*** Opening of Extracted data ***

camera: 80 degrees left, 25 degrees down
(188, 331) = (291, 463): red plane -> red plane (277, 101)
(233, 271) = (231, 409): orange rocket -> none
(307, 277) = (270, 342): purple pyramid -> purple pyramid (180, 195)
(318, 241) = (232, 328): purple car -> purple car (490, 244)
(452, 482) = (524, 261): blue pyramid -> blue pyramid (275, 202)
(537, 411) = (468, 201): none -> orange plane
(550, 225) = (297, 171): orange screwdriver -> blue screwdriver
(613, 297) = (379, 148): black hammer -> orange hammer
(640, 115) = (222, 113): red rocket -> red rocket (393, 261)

*** Close of Extracted data ***

Lines after the one containing "(452, 482) = (524, 261): blue" are not part of the task. Output the entries exactly from their first line through that one.

Answer
camera: 80 degrees left, 25 degrees down
(188, 331) = (291, 463): red plane -> red plane (277, 101)
(233, 271) = (231, 409): orange rocket -> none
(307, 277) = (270, 342): purple pyramid -> purple pyramid (180, 195)
(318, 241) = (232, 328): purple car -> purple car (490, 244)
(452, 482) = (524, 261): blue pyramid -> blue pyramid (275, 202)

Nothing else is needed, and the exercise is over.